[Opening INPUT DATA section]
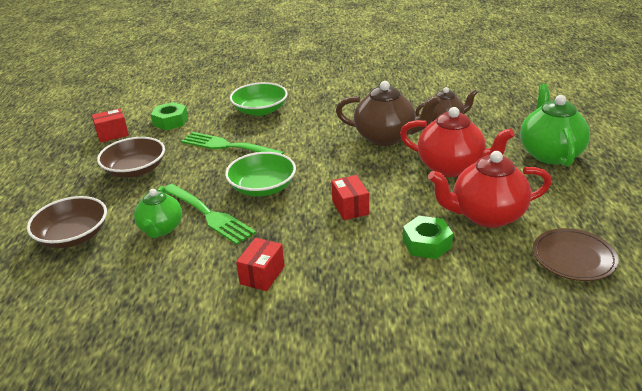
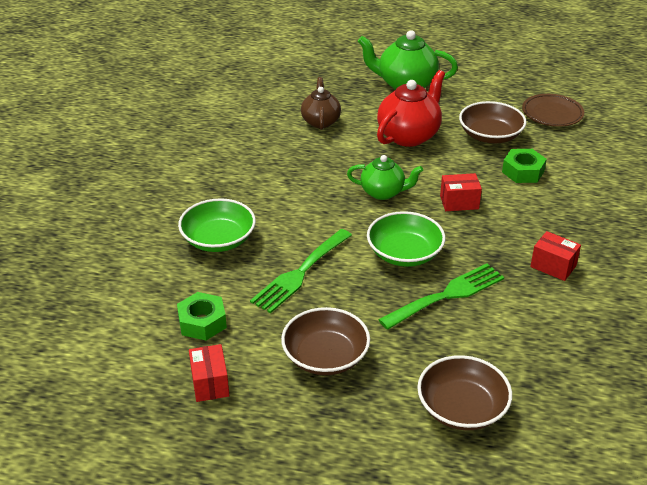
camera: 80 degrees left, 5 degrees up
green teapot [134,186,182,238] -> green teapot moved to [347,155,423,200]
brown teapot [336,81,441,146] -> none
red teapot [428,151,552,228] -> brown bowl [459,101,527,143]

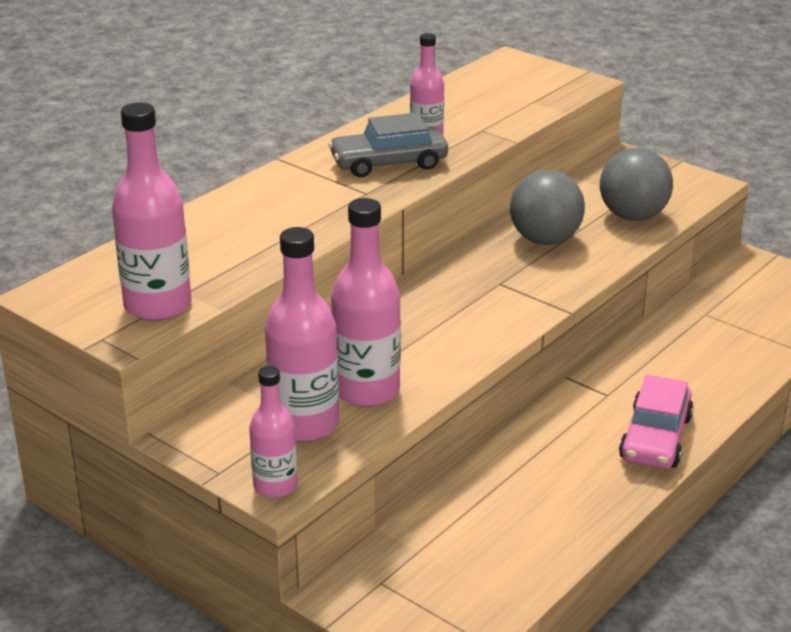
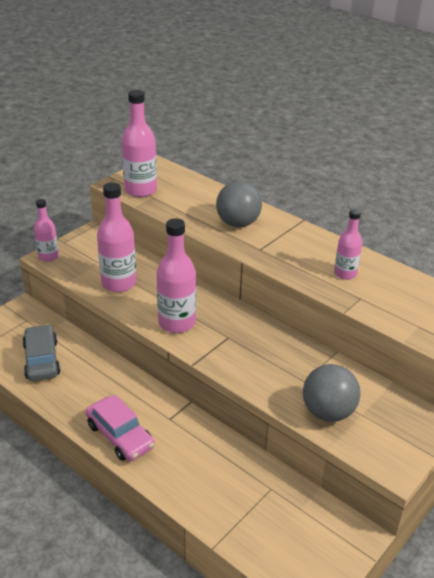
camera: 90 degrees right, 5 degrees up
pink bottle [265,227,339,442] -> pink bottle moved to [157,218,196,333]
grey car [329,113,448,177] -> grey car moved to [22,324,60,381]
grey ball [510,170,585,245] -> grey ball moved to [216,181,262,227]
pink car [619,375,694,469] -> pink car turned 150 degrees counterclockwise [86,395,155,461]

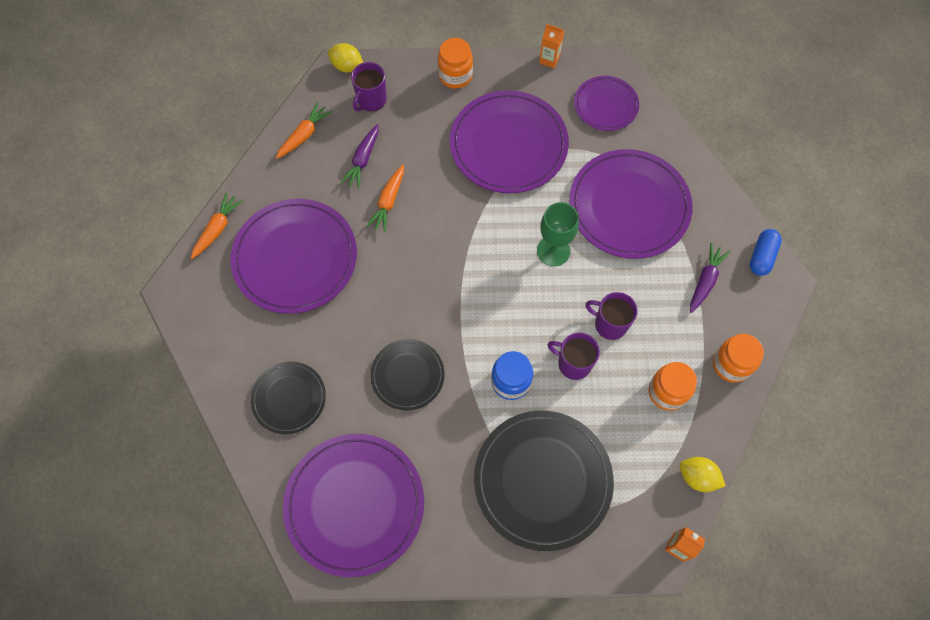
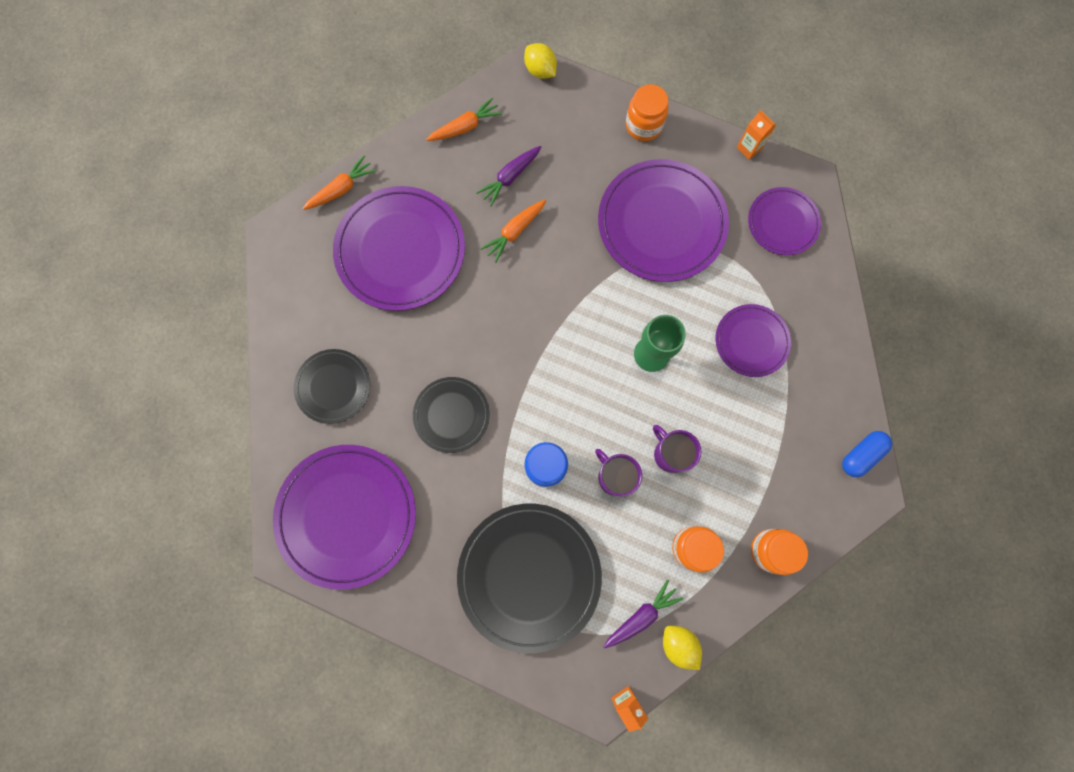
camera: 25 degrees right, 10 degrees up
purple mug [351,62,387,112] -> none
purple plate [569,149,693,259] -> purple plate [716,304,791,377], size x0.56
purple carrot [690,243,730,313] -> purple carrot moved to [604,579,683,648]

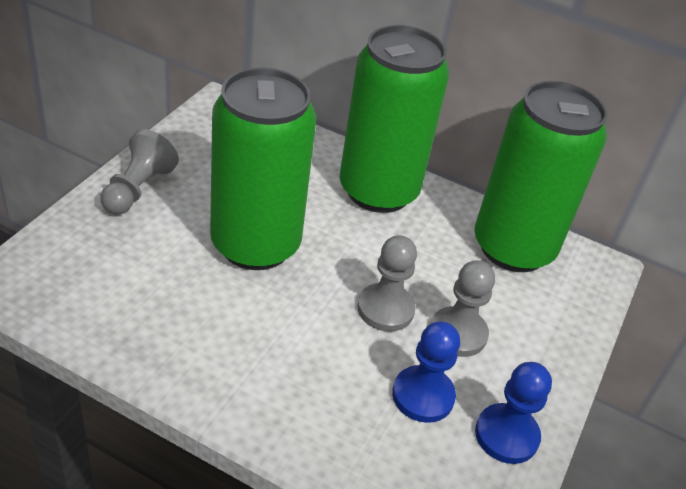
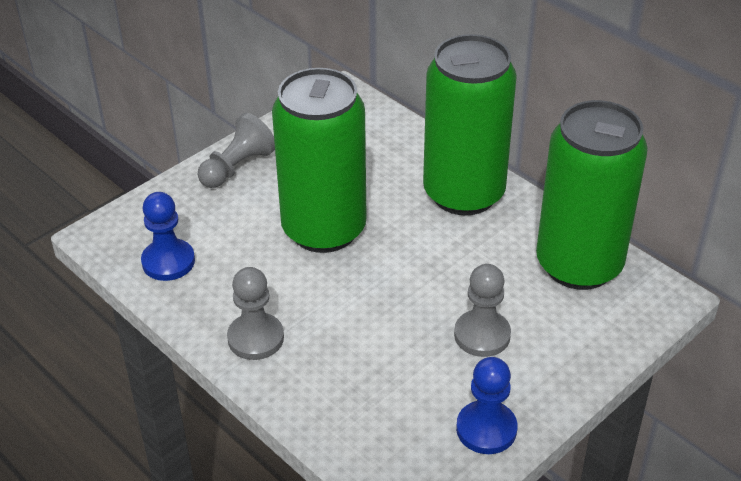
camera: 25 degrees right, 0 degrees up
grey pawn [358,235,417,332] -> grey pawn moved to [227,267,284,360]
blue pawn [392,321,460,423] -> blue pawn moved to [141,192,195,281]

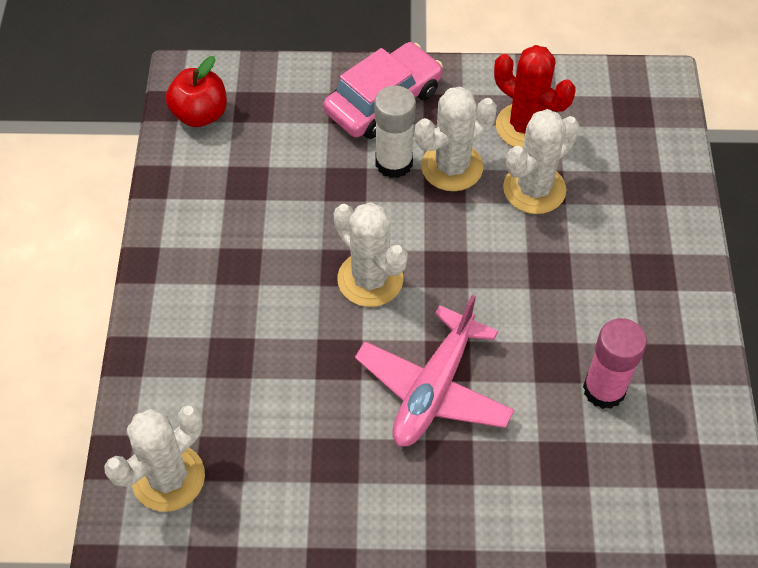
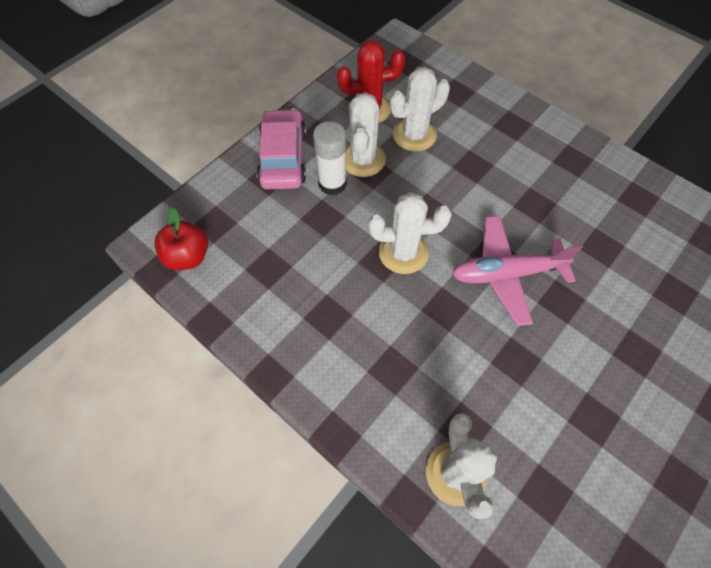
camera: 50 degrees left, 5 degrees up
pink plane [355,295,514,447] -> pink plane turned 105 degrees clockwise [452,216,583,326]
white cactus [503,109,580,214] -> white cactus turned 60 degrees clockwise [390,67,450,152]
pink glue stick [583,318,647,409] -> none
[Closing INPUT DATA section]
(EXERCISE GOAL):
Could you reproduce exactly, and only, the lines from the start of the records through the line containing "camera: 50 degrees left, 5 degrees up", leaving out the pictures?

(ANSWER BOX):
camera: 80 degrees left, 5 degrees up
green teapot [134,186,182,238] -> green teapot moved to [347,155,423,200]
brown teapot [336,81,441,146] -> none
red teapot [428,151,552,228] -> brown bowl [459,101,527,143]

camera: 90 degrees right, 5 degrees up
pink bottle [265,227,339,442] -> pink bottle moved to [157,218,196,333]
grey car [329,113,448,177] -> grey car moved to [22,324,60,381]
grey ball [510,170,585,245] -> grey ball moved to [216,181,262,227]
pink car [619,375,694,469] -> pink car turned 150 degrees counterclockwise [86,395,155,461]

camera: 25 degrees right, 10 degrees up
purple mug [351,62,387,112] -> none
purple plate [569,149,693,259] -> purple plate [716,304,791,377], size x0.56
purple carrot [690,243,730,313] -> purple carrot moved to [604,579,683,648]

camera: 25 degrees right, 0 degrees up
grey pawn [358,235,417,332] -> grey pawn moved to [227,267,284,360]
blue pawn [392,321,460,423] -> blue pawn moved to [141,192,195,281]

camera: 50 degrees left, 5 degrees up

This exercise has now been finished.